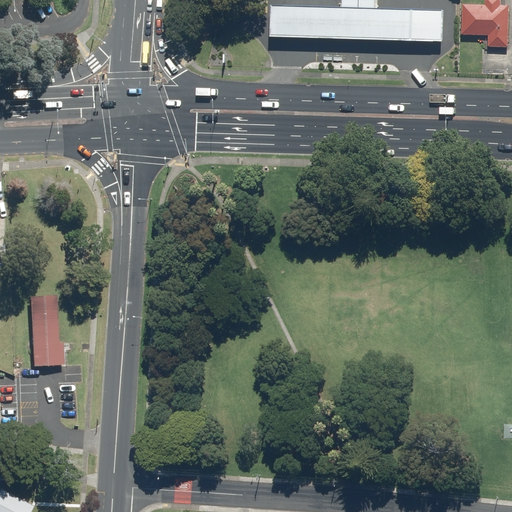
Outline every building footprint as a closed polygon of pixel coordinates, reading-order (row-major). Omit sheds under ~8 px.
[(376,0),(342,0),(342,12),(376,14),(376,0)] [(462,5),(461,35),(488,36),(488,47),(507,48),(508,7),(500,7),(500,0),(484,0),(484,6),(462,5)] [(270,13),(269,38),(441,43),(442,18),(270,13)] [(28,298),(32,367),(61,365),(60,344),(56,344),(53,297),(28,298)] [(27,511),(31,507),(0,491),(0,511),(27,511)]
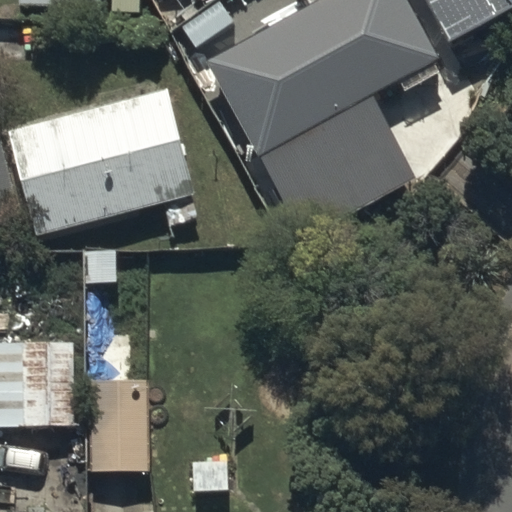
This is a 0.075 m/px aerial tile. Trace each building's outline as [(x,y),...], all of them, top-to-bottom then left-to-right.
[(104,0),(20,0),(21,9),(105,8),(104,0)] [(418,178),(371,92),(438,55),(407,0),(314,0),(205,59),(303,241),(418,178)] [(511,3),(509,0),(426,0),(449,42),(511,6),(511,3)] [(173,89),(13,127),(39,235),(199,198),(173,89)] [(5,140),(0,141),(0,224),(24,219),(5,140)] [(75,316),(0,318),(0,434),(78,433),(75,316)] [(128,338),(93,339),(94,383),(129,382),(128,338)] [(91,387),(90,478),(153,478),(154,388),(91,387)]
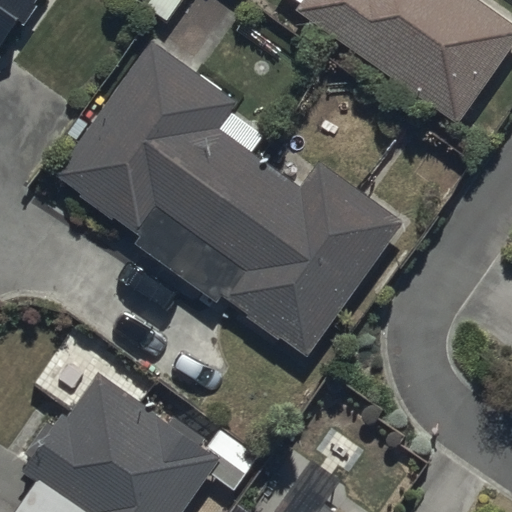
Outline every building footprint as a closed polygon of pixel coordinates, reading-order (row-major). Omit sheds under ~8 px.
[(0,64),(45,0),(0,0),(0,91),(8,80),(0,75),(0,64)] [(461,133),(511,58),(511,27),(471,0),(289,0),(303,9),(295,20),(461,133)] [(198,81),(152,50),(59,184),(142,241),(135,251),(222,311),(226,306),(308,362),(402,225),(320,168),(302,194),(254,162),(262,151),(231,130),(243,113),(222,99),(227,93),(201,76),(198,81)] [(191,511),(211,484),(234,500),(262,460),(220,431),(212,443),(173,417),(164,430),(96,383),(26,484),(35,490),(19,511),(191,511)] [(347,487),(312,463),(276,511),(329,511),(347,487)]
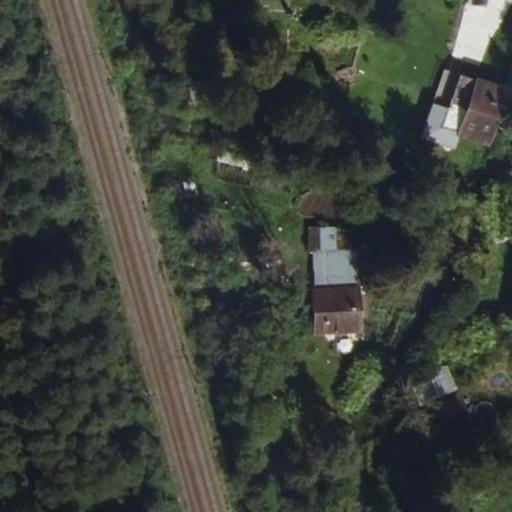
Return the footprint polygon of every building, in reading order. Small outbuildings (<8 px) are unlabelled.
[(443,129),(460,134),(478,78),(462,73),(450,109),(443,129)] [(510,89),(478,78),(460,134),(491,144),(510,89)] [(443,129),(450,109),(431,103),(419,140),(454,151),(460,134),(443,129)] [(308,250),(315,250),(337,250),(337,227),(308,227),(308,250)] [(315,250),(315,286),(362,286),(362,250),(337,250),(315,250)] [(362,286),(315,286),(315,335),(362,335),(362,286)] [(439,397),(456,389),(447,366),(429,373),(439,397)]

--

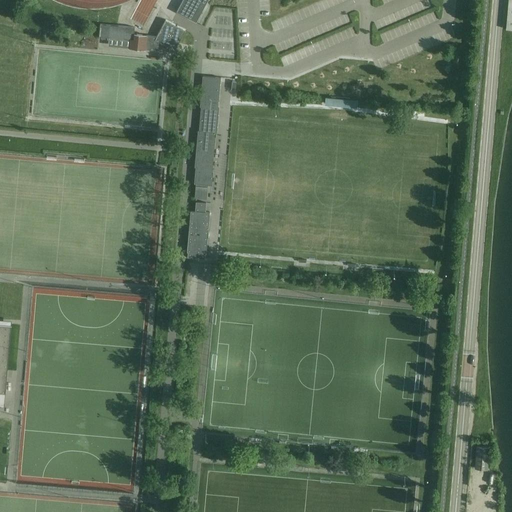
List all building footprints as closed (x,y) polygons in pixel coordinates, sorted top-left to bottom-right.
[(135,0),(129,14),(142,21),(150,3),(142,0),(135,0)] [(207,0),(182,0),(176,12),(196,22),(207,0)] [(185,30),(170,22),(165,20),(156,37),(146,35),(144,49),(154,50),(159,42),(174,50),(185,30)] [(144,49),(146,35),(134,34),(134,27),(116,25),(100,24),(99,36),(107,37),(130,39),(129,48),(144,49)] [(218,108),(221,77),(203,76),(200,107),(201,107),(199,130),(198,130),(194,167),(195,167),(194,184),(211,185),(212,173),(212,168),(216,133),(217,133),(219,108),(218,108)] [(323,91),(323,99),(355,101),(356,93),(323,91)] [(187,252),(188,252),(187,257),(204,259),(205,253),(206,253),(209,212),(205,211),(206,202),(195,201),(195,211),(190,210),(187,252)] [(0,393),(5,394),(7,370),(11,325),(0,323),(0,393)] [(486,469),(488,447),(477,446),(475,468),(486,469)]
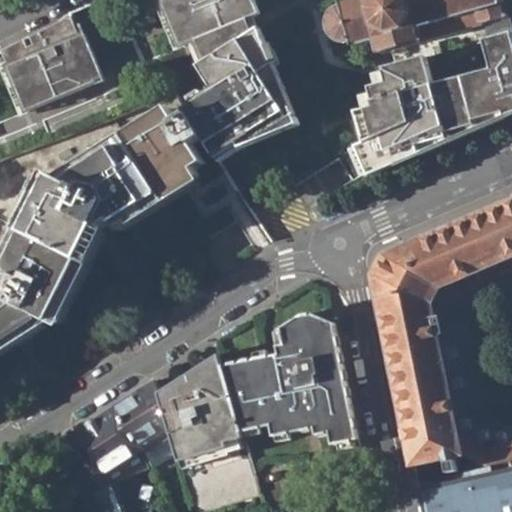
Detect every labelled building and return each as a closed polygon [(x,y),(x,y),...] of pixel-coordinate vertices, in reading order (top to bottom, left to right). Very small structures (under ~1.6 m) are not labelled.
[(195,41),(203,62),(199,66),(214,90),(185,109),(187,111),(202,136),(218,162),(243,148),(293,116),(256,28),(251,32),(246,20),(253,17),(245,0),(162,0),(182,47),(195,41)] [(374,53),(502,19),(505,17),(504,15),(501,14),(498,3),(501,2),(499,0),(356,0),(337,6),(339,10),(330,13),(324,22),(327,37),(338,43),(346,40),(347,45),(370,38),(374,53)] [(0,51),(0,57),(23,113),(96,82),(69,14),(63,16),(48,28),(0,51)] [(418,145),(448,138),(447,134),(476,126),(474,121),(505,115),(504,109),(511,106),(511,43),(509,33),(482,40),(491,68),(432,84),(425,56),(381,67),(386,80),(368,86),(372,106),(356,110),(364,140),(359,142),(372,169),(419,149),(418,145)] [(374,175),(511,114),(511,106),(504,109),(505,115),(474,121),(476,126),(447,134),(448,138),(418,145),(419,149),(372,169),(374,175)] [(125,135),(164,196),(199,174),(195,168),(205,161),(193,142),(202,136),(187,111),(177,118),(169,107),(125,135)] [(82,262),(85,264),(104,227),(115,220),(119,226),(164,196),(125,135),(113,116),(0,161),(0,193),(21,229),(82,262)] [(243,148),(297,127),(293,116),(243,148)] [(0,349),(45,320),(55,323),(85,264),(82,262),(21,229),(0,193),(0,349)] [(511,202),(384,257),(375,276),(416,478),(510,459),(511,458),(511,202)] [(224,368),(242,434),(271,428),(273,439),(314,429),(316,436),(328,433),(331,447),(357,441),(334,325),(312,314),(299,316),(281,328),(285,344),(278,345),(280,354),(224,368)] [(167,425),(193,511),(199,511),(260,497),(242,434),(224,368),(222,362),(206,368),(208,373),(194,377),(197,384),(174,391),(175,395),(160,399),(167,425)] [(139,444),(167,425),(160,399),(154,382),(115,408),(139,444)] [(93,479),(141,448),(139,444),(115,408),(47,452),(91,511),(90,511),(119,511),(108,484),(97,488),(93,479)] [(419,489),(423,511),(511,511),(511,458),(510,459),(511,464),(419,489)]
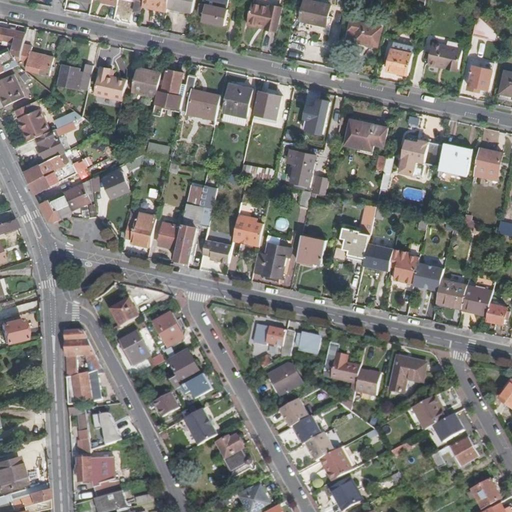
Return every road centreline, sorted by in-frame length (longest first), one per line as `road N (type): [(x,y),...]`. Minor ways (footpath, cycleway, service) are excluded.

--

Given instruction:
Count the lines above that contain the word "each". Give only the number.

Expected answer:
2